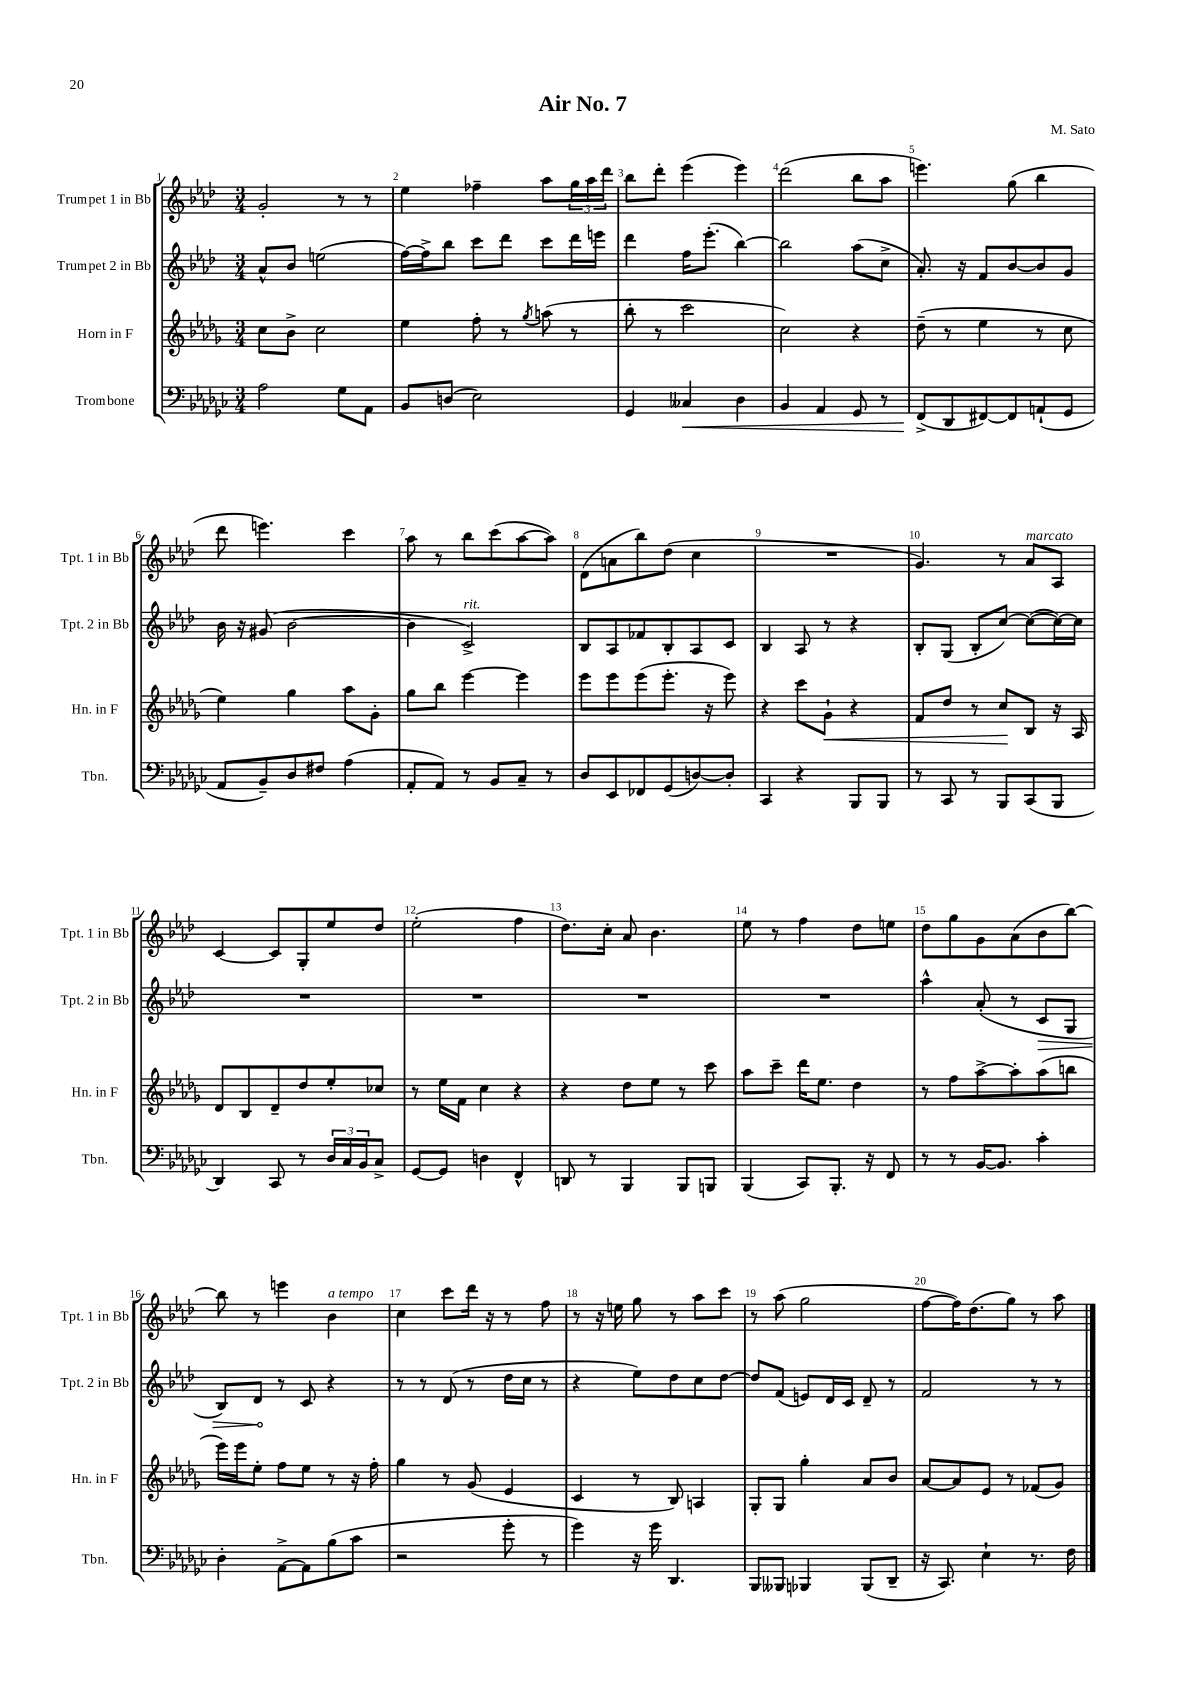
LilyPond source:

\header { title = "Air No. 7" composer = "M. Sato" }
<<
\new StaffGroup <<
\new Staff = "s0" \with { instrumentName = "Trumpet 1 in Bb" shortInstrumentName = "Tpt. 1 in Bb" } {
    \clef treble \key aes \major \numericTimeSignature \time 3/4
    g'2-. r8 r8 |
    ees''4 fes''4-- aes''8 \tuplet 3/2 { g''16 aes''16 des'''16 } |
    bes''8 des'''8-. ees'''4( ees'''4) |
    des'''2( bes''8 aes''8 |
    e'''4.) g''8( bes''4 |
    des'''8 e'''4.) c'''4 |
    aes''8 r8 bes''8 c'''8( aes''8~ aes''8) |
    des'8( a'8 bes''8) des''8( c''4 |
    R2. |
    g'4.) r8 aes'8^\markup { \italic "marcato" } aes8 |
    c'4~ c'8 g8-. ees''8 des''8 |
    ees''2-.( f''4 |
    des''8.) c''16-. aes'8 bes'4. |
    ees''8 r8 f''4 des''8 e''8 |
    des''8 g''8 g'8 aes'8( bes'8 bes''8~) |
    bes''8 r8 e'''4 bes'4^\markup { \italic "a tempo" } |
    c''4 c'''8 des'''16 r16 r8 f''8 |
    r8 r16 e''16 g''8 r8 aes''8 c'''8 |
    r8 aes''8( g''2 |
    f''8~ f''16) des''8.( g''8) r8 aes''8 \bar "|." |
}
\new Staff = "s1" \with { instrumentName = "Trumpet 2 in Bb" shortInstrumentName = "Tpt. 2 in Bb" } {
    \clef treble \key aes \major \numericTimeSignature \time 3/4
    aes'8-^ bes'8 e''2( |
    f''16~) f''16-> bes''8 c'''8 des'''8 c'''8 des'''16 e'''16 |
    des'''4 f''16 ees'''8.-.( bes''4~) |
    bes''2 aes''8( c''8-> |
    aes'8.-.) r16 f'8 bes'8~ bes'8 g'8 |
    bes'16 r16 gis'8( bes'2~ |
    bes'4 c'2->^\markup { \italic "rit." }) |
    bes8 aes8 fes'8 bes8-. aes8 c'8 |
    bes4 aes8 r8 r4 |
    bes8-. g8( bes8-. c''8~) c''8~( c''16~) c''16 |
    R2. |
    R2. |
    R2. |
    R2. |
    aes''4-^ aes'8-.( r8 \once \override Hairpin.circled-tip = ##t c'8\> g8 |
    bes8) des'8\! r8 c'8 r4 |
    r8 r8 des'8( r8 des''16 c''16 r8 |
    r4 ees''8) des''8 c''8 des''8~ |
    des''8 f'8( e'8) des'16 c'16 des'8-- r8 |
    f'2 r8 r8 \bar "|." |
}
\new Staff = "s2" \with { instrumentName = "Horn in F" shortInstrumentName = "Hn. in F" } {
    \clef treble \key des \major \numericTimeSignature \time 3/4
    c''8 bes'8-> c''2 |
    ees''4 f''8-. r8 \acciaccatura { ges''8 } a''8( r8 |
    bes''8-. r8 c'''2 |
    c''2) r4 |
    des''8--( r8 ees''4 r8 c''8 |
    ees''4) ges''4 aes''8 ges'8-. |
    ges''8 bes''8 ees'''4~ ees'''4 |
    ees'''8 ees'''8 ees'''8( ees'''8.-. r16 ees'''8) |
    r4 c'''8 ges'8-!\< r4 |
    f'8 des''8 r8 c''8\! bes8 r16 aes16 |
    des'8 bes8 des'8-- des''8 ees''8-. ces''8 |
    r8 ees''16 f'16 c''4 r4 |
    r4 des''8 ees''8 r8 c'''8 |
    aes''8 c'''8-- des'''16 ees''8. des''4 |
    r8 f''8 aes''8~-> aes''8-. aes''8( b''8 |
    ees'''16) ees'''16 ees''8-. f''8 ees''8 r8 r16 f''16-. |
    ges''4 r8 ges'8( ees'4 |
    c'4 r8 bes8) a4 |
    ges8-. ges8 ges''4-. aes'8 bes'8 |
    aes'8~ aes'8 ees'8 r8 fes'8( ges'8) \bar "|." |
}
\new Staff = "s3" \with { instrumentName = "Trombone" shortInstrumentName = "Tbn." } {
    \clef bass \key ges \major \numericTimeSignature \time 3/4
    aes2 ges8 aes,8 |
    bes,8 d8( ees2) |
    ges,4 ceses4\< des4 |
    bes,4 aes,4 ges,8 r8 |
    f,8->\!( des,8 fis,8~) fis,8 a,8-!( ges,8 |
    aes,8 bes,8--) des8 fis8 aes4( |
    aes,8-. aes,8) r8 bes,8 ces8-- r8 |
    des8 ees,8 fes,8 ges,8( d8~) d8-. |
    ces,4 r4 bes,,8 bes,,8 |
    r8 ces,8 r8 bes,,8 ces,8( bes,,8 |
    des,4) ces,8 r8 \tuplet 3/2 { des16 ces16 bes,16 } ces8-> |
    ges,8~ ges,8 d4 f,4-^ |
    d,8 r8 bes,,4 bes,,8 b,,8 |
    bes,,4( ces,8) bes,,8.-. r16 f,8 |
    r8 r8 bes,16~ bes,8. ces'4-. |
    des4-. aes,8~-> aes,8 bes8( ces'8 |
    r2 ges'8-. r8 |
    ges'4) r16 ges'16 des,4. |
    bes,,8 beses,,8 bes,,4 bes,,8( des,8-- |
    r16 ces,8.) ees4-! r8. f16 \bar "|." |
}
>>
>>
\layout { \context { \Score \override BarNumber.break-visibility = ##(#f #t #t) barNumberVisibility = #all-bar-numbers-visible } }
# # # # # # #
Collect every line in the entries above that contains the string "shortInstrumentName", matching its case exactly.

\new Staff = "s0" \with { instrumentName = "Trumpet 1 in Bb" shortInstrumentName = "Tpt. 1 in Bb" } {
\new Staff = "s1" \with { instrumentName = "Trumpet 2 in Bb" shortInstrumentName = "Tpt. 2 in Bb" } {
\new Staff = "s2" \with { instrumentName = "Horn in F" shortInstrumentName = "Hn. in F" } {
\new Staff = "s3" \with { instrumentName = "Trombone" shortInstrumentName = "Tbn." } {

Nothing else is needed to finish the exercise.